## WORK TASK
Exactly the lines from the one with "in_first: [309, 296]" through the end of the records below are to be output, the first and last included, and no others.

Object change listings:
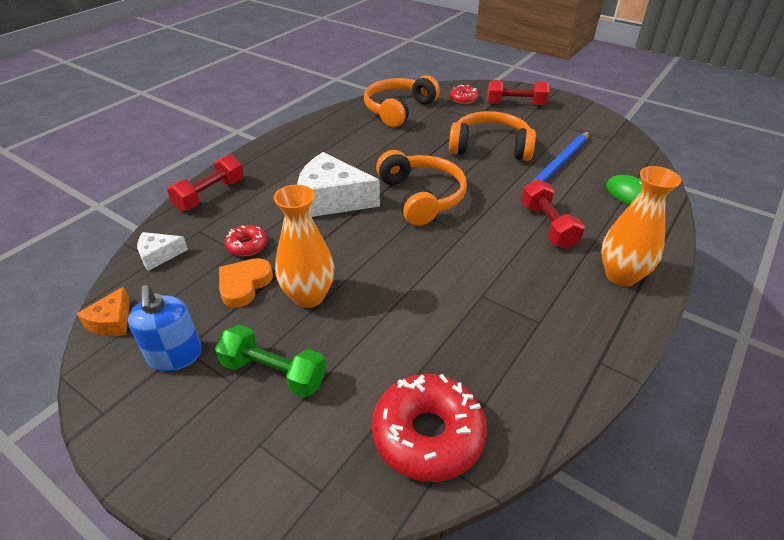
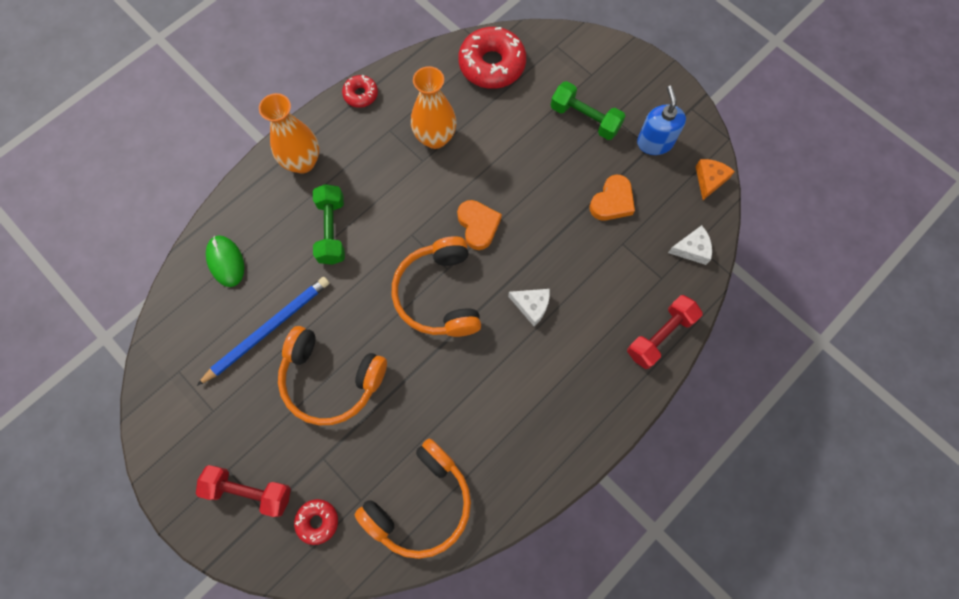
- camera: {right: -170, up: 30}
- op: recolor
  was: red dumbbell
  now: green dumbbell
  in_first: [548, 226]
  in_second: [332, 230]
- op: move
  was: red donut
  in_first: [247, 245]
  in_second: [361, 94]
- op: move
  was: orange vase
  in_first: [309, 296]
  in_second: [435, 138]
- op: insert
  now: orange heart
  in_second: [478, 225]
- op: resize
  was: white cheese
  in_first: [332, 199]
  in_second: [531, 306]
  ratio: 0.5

## ANSWER TO THE EXERCISE
  in_first: [309, 296]
  in_second: [435, 138]
- op: insert
  now: orange heart
  in_second: [478, 225]
- op: resize
  was: white cheese
  in_first: [332, 199]
  in_second: [531, 306]
  ratio: 0.5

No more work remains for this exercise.